* Action item
Print the lines of the entries below from the one with "cyan plate D14" through the final line, exactly as they appear. The pictures are not part of the copy.

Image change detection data

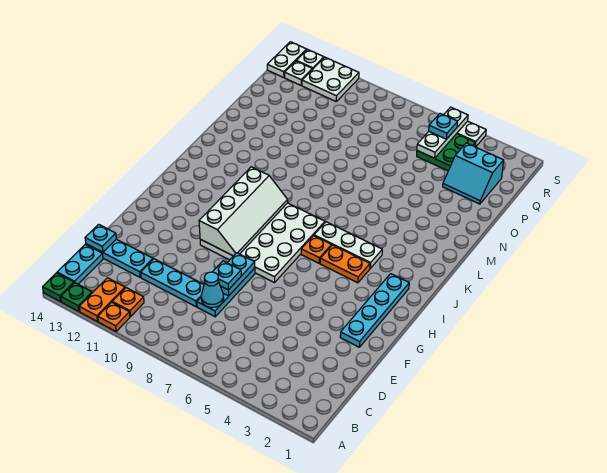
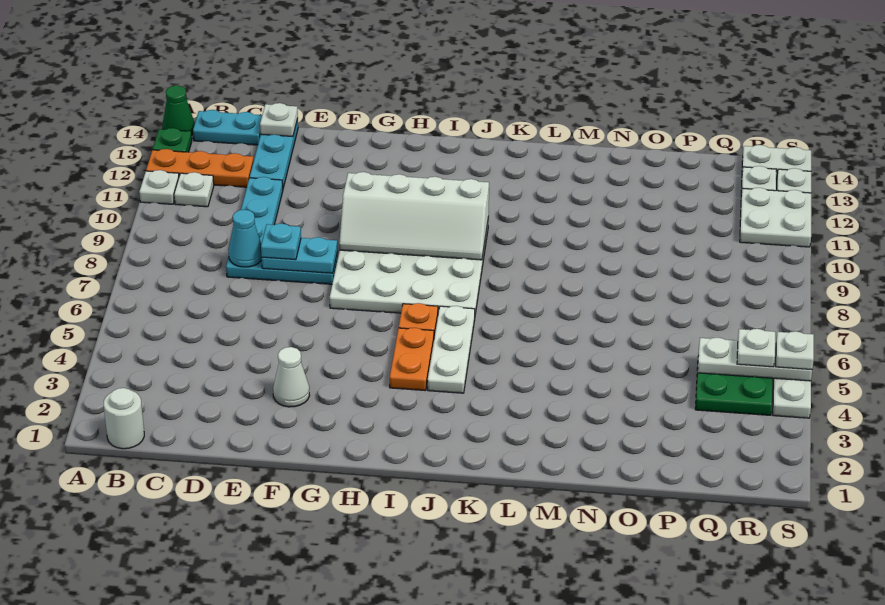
orange plate A11 level 1 -> white plate A11 level 1
orange plate A12:B12 level 1 -> orange plate A12:C12 level 1
green plate A14 level 1 -> green cone A14 level 1
none -> white round brick B1 level 1
orange plate B11 level 1 -> white plate B11 level 1
cyan plate D14 level 2 -> white plate D14 level 2
cyan plate F2:I2 level 1 -> none
none -> white cone F3 level 1
cyan slope P2:Q3 level 1 top Q -> none
cyan plate R5 level 3 -> white plate R5 level 3
none -> white plate S5 level 3

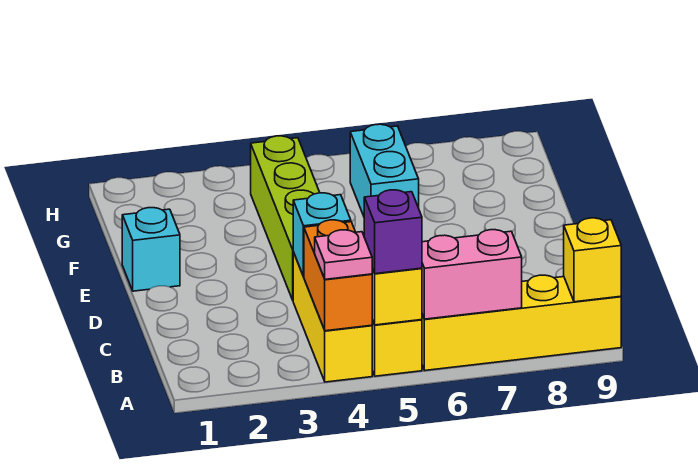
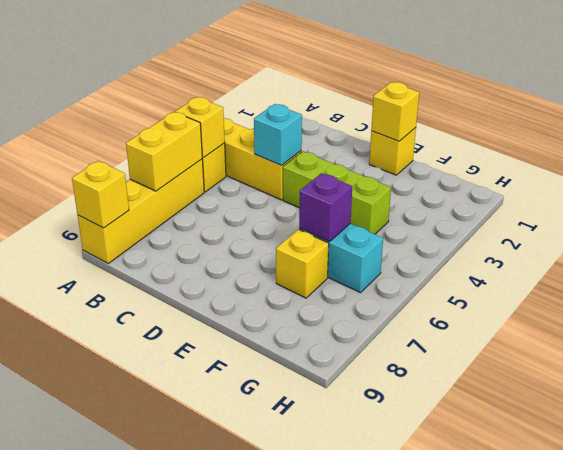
orange brick A4:B4 level 2 -> none
pink plate A4 level 3 -> none
purple brick A5 level 3 -> purple brick F6 level 2
pink brick A6:A7 level 2 -> yellow brick A6:A7 level 2
lime brick D4:G4 level 1 -> lime brick D4:F4 level 1
cyan brick E1 level 1 -> yellow brick E1 level 1
none -> yellow brick E1 level 2
none -> yellow brick F7 level 1

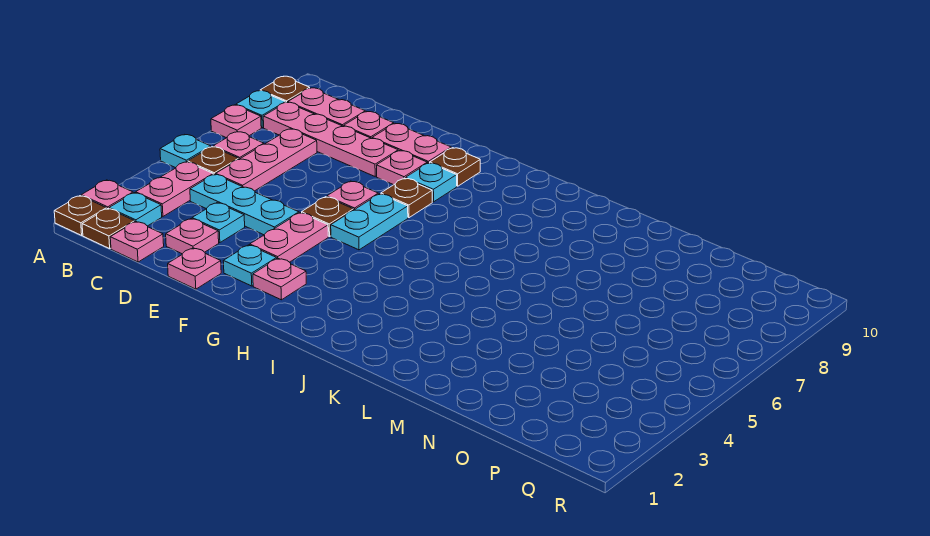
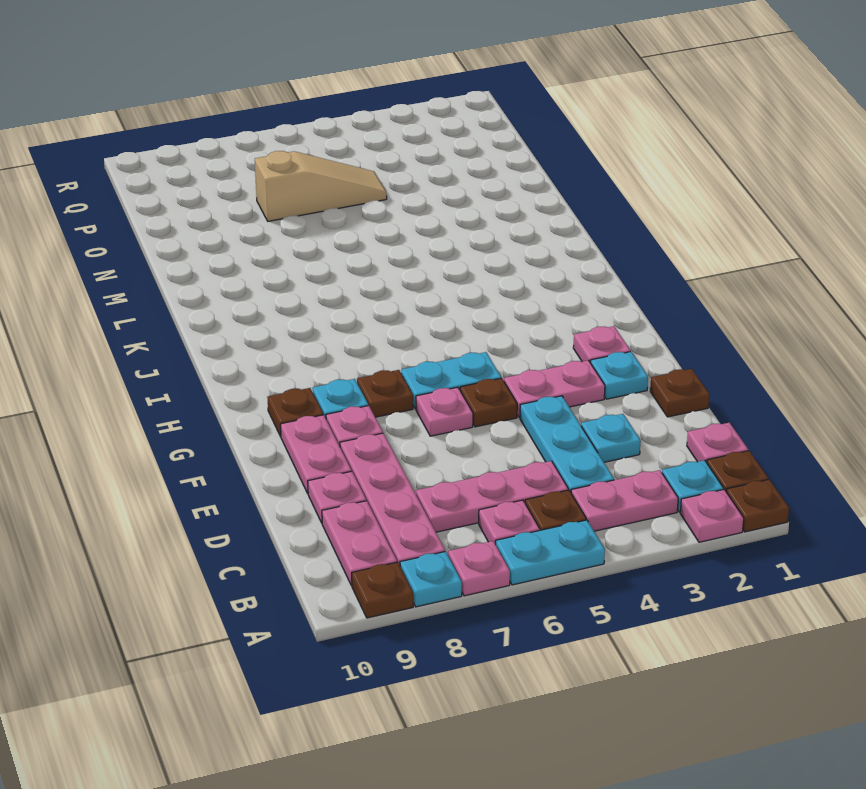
cyan plate A5 level 1 -> cyan plate A5:A6 level 1
pink plate D2 level 1 -> none
pink plate E1 level 1 -> brown plate E1 level 1
none -> tan slope O5:O7 level 1 top 7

* Expected output
cyan plate D14 level 2 -> white plate D14 level 2
cyan plate F2:I2 level 1 -> none
none -> white cone F3 level 1
cyan slope P2:Q3 level 1 top Q -> none
cyan plate R5 level 3 -> white plate R5 level 3
none -> white plate S5 level 3

orange brick A4:B4 level 2 -> none
pink plate A4 level 3 -> none
purple brick A5 level 3 -> purple brick F6 level 2
pink brick A6:A7 level 2 -> yellow brick A6:A7 level 2
lime brick D4:G4 level 1 -> lime brick D4:F4 level 1
cyan brick E1 level 1 -> yellow brick E1 level 1
none -> yellow brick E1 level 2
none -> yellow brick F7 level 1

cyan plate A5 level 1 -> cyan plate A5:A6 level 1
pink plate D2 level 1 -> none
pink plate E1 level 1 -> brown plate E1 level 1
none -> tan slope O5:O7 level 1 top 7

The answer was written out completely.